Where the string "candle" shows up in a line of the records, copy that line.
-- -- --
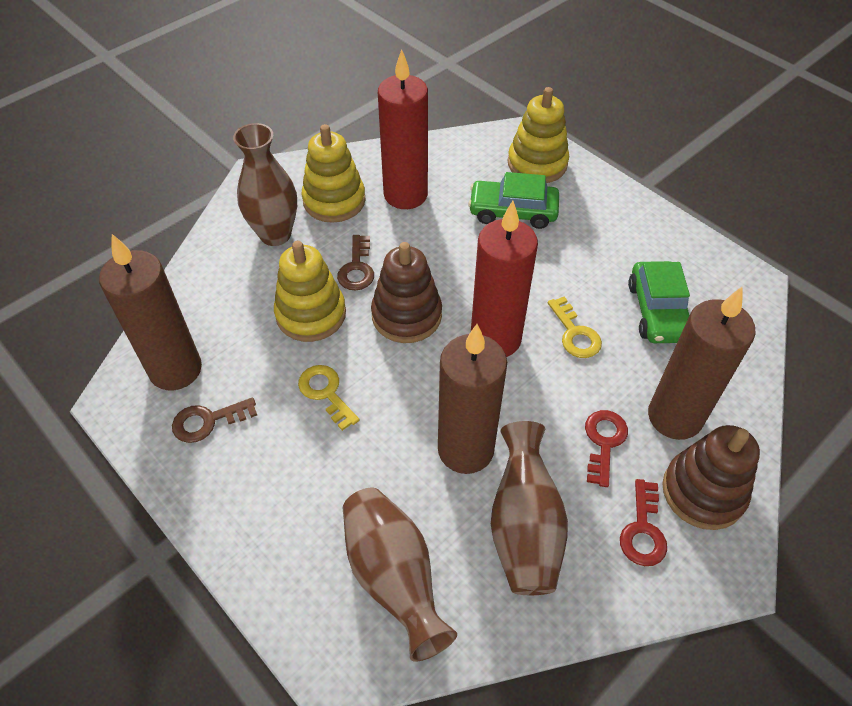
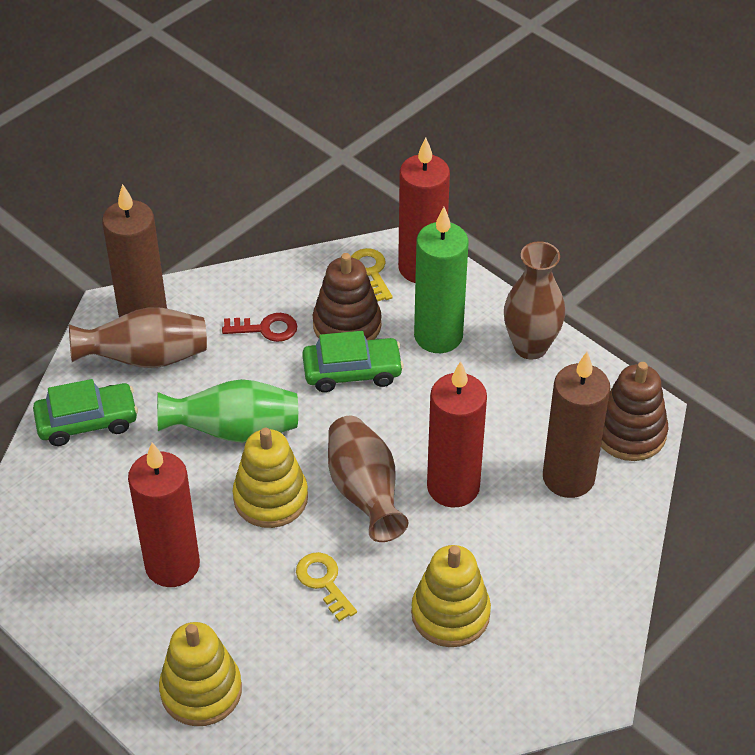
brown candle: 3 -> 2
brown key: 2 -> 0
green candle: 0 -> 1
green vase: 0 -> 1
red candle: 2 -> 3
red key: 2 -> 1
-- -- --
→ **Task output**:
brown candle: 3 -> 2
green candle: 0 -> 1
red candle: 2 -> 3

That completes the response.